Quote exactly the lines spanning from the top of the data below to the line that contains "(677, 439) = (409, 482): orange", including both.

(Beginning of DATA PROVIDED)

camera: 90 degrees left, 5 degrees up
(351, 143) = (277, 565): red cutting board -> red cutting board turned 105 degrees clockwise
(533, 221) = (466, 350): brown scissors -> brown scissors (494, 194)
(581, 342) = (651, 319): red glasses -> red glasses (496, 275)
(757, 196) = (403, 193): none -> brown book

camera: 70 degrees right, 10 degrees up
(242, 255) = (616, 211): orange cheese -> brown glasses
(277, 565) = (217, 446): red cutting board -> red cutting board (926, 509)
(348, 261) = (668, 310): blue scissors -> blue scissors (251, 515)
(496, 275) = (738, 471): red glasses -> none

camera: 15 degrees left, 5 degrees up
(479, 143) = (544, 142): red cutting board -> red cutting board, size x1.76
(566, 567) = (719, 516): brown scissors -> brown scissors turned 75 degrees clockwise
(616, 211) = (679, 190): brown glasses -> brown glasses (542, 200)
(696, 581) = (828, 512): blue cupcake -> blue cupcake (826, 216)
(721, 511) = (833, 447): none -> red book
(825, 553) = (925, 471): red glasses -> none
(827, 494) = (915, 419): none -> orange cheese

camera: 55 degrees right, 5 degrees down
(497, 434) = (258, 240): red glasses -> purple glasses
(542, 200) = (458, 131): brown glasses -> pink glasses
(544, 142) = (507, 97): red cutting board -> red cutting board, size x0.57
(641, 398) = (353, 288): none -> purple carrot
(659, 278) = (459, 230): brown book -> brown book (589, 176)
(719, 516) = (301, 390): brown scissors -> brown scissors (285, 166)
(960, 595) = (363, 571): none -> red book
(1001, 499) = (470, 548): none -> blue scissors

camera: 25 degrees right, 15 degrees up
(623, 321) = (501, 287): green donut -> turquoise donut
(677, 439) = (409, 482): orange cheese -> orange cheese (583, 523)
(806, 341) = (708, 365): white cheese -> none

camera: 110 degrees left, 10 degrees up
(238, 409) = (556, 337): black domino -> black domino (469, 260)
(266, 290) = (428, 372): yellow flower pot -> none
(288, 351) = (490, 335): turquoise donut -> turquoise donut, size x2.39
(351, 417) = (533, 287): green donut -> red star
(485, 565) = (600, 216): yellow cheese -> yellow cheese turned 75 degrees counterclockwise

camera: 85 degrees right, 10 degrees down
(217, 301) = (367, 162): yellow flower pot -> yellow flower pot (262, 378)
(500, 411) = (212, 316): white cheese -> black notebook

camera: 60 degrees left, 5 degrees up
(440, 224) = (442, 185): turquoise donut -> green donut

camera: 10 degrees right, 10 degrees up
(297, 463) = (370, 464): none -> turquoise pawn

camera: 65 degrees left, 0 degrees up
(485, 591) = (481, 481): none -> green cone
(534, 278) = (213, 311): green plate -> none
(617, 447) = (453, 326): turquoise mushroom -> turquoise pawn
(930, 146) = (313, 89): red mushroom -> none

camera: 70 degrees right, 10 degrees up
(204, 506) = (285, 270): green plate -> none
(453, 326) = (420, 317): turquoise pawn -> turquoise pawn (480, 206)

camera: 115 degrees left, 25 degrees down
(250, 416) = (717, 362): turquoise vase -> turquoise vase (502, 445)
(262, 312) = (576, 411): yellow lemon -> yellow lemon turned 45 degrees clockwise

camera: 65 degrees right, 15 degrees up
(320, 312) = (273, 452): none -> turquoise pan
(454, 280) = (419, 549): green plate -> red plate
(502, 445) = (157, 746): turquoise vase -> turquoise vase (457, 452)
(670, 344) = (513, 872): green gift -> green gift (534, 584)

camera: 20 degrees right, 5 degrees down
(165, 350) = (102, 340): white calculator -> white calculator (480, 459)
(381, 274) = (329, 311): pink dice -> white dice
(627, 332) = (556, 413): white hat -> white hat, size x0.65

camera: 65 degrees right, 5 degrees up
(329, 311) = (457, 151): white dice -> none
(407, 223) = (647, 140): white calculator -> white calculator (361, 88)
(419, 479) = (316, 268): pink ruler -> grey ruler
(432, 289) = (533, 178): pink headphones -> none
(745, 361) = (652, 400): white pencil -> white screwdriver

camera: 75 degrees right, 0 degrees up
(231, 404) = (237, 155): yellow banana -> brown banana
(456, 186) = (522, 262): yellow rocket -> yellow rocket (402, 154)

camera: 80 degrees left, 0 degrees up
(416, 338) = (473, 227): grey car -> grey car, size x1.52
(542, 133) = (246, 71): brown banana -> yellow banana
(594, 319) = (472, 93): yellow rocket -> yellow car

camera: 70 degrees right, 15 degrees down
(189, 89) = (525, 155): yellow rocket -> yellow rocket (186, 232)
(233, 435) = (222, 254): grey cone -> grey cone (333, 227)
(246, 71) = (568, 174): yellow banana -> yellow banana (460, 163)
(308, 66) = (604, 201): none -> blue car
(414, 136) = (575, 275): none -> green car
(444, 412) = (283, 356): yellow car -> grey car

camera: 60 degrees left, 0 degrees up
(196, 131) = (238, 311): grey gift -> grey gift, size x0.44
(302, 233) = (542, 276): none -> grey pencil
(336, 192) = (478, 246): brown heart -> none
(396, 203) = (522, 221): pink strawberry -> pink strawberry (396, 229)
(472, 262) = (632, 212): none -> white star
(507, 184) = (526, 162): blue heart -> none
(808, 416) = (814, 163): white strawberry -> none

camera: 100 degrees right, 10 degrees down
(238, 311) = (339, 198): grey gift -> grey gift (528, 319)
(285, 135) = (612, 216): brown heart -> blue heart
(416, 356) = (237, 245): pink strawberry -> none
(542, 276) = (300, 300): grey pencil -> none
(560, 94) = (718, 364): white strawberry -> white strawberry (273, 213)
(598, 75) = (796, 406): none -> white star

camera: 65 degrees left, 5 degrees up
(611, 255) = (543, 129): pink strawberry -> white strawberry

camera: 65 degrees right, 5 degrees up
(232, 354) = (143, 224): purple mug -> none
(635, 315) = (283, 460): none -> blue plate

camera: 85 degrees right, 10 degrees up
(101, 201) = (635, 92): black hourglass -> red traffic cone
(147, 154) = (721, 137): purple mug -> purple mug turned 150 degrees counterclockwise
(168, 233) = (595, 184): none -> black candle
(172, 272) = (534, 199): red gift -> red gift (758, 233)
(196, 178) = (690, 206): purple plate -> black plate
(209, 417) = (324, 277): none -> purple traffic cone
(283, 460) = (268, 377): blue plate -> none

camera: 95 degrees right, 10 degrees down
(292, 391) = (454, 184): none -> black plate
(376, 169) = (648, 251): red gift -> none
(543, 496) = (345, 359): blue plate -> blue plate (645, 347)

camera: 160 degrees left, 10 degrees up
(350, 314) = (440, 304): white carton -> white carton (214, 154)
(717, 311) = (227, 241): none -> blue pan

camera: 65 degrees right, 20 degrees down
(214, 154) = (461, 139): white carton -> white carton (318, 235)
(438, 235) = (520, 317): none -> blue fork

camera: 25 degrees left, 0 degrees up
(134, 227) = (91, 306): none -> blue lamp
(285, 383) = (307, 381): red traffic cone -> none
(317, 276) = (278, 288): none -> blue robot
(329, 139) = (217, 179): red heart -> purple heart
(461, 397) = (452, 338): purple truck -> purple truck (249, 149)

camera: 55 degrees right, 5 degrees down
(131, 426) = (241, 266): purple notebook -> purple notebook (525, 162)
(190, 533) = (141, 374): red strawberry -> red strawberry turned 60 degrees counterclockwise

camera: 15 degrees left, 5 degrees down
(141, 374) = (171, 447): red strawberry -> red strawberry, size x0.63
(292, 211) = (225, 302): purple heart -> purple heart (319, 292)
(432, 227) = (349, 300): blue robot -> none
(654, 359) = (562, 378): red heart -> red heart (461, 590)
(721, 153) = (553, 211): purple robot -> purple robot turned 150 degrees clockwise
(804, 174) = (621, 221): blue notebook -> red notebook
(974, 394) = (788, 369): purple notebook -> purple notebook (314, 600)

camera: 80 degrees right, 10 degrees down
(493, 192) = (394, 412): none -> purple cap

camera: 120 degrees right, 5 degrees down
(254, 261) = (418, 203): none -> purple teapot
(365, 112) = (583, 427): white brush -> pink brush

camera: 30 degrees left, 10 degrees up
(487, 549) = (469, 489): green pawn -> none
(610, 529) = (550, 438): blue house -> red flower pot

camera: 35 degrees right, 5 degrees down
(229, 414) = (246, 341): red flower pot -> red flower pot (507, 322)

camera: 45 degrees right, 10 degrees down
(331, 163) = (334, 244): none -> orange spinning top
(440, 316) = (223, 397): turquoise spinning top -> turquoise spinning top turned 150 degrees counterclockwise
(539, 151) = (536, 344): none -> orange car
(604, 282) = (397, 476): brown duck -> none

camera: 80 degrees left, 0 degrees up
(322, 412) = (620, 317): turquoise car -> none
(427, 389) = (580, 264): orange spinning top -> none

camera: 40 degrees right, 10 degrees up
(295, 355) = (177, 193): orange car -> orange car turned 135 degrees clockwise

(End of DATA PROVIDED)

> **EXERCISE RESPONSE**
camera: 90 degrees left, 5 degrees up
(351, 143) = (277, 565): red cutting board -> red cutting board turned 105 degrees clockwise
(533, 221) = (466, 350): brown scissors -> brown scissors (494, 194)
(581, 342) = (651, 319): red glasses -> red glasses (496, 275)
(757, 196) = (403, 193): none -> brown book

camera: 70 degrees right, 10 degrees up
(242, 255) = (616, 211): orange cheese -> brown glasses
(277, 565) = (217, 446): red cutting board -> red cutting board (926, 509)
(348, 261) = (668, 310): blue scissors -> blue scissors (251, 515)
(496, 275) = (738, 471): red glasses -> none

camera: 15 degrees left, 5 degrees up
(479, 143) = (544, 142): red cutting board -> red cutting board, size x1.76
(566, 567) = (719, 516): brown scissors -> brown scissors turned 75 degrees clockwise
(616, 211) = (679, 190): brown glasses -> brown glasses (542, 200)
(696, 581) = (828, 512): blue cupcake -> blue cupcake (826, 216)
(721, 511) = (833, 447): none -> red book
(825, 553) = (925, 471): red glasses -> none
(827, 494) = (915, 419): none -> orange cheese

camera: 55 degrees right, 5 degrees down
(497, 434) = (258, 240): red glasses -> purple glasses
(542, 200) = (458, 131): brown glasses -> pink glasses
(544, 142) = (507, 97): red cutting board -> red cutting board, size x0.57
(641, 398) = (353, 288): none -> purple carrot
(659, 278) = (459, 230): brown book -> brown book (589, 176)
(719, 516) = (301, 390): brown scissors -> brown scissors (285, 166)
(960, 595) = (363, 571): none -> red book
(1001, 499) = (470, 548): none -> blue scissors

camera: 25 degrees right, 15 degrees up
(623, 321) = (501, 287): green donut -> turquoise donut
(677, 439) = (409, 482): orange cheese -> orange cheese (583, 523)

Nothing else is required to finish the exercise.